#### [TASK PROMPT]
Lines in the listing below that include the word "XNOR" need to be copied.

###

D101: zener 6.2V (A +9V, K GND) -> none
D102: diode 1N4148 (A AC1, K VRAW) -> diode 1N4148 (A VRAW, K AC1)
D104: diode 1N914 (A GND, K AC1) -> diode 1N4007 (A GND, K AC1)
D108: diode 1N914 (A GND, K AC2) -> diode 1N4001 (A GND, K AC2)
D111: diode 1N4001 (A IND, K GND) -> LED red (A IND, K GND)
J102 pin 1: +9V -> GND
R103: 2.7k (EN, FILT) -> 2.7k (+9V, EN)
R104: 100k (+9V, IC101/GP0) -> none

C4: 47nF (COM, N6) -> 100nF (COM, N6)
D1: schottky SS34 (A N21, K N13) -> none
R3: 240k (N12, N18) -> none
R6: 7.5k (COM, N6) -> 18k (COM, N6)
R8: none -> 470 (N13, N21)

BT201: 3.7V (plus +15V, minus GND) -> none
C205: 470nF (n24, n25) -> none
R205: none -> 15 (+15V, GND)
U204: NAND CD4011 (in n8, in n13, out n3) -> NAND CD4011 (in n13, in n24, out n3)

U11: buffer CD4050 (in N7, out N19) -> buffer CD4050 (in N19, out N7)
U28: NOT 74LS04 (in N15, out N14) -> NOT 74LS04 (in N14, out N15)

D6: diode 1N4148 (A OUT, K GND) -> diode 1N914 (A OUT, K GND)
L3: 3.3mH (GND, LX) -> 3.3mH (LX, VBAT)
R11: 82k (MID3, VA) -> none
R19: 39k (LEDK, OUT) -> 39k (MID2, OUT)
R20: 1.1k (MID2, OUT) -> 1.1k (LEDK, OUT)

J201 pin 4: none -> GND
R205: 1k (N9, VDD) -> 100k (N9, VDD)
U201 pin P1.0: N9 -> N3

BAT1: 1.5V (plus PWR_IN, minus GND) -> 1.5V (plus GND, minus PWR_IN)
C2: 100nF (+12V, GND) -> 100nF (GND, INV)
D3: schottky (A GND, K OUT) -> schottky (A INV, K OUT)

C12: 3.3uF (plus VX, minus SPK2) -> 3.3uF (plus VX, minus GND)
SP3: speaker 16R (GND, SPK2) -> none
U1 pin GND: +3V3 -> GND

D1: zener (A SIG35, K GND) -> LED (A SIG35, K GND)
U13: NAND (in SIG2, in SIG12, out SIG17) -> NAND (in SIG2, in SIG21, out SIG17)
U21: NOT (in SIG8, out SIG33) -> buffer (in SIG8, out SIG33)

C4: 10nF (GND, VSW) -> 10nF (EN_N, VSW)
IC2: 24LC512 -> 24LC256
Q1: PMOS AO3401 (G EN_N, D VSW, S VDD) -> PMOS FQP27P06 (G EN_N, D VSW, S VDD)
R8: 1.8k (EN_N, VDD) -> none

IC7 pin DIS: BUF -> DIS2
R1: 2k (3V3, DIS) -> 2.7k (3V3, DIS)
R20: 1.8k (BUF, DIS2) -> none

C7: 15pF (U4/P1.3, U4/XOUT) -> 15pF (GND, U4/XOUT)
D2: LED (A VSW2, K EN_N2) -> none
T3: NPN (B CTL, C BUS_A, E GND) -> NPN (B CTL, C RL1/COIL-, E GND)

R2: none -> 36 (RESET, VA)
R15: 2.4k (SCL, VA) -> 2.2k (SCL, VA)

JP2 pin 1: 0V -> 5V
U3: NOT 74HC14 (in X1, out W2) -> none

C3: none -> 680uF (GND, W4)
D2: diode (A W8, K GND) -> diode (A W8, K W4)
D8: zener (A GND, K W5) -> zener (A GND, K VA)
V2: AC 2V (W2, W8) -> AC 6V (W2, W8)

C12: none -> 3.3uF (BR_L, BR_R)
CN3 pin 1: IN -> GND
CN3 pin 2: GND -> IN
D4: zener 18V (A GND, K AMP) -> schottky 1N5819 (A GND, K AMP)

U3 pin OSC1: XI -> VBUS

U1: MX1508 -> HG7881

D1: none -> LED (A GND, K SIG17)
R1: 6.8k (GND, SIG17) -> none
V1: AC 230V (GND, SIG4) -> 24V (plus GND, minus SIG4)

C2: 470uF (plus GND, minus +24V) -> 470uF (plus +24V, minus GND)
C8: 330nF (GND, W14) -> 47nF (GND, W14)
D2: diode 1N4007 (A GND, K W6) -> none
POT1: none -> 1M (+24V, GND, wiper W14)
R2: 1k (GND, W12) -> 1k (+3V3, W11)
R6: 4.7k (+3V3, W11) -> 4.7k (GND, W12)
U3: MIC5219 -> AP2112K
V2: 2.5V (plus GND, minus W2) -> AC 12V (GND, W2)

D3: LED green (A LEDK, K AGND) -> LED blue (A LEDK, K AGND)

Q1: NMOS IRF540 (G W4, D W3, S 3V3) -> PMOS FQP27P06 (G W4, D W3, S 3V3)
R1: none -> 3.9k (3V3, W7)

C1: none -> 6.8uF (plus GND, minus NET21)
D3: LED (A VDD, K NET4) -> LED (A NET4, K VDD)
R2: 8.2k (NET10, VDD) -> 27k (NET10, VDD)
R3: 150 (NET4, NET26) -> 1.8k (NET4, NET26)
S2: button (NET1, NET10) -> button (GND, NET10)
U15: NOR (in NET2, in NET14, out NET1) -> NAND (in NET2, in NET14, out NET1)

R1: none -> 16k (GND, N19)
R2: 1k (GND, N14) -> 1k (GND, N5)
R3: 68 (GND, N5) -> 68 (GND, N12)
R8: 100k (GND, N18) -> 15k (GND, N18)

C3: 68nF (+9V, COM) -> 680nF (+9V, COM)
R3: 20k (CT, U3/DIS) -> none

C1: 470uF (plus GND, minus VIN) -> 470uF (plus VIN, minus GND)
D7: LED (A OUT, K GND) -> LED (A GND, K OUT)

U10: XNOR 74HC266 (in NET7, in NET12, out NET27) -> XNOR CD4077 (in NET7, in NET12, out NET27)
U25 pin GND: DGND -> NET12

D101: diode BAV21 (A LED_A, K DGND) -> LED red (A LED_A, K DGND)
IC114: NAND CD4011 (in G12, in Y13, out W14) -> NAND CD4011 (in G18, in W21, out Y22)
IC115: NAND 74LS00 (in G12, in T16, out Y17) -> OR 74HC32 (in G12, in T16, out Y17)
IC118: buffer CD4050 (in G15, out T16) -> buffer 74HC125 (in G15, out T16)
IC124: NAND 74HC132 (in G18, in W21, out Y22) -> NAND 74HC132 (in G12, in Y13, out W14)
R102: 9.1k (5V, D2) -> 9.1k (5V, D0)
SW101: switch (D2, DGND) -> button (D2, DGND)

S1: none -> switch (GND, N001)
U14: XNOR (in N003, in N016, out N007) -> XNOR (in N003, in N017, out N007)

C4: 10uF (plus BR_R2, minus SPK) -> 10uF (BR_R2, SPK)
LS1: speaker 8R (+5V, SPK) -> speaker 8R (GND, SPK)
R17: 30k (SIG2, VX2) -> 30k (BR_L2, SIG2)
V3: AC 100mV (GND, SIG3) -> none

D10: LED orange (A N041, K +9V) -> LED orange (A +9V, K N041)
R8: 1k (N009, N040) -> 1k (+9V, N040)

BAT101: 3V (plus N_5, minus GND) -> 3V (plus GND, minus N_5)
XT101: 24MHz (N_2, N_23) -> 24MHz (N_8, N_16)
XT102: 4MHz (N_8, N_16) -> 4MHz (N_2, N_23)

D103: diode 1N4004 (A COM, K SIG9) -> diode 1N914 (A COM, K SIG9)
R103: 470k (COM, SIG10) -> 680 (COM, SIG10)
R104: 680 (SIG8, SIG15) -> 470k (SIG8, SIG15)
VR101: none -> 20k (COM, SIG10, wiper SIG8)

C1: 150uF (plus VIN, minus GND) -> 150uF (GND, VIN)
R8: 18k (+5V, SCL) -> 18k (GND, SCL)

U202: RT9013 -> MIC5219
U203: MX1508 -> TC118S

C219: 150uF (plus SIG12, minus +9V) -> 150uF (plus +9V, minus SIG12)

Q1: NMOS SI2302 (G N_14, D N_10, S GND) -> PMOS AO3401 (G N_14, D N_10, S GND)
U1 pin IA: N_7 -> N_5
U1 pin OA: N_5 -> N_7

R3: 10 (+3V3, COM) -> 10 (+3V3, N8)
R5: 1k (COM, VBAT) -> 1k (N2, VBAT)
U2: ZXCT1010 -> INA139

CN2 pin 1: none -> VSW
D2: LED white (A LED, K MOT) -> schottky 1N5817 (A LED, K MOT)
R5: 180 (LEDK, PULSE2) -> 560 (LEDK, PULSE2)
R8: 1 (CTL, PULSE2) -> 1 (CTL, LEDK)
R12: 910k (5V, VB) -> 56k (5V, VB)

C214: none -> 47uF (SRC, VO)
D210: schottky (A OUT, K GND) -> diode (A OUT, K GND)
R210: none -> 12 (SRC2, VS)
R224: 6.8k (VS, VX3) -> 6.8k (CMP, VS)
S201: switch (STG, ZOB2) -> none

###

#### [TASK RESULT]
U10: XNOR 74HC266 (in NET7, in NET12, out NET27) -> XNOR CD4077 (in NET7, in NET12, out NET27)
U14: XNOR (in N003, in N016, out N007) -> XNOR (in N003, in N017, out N007)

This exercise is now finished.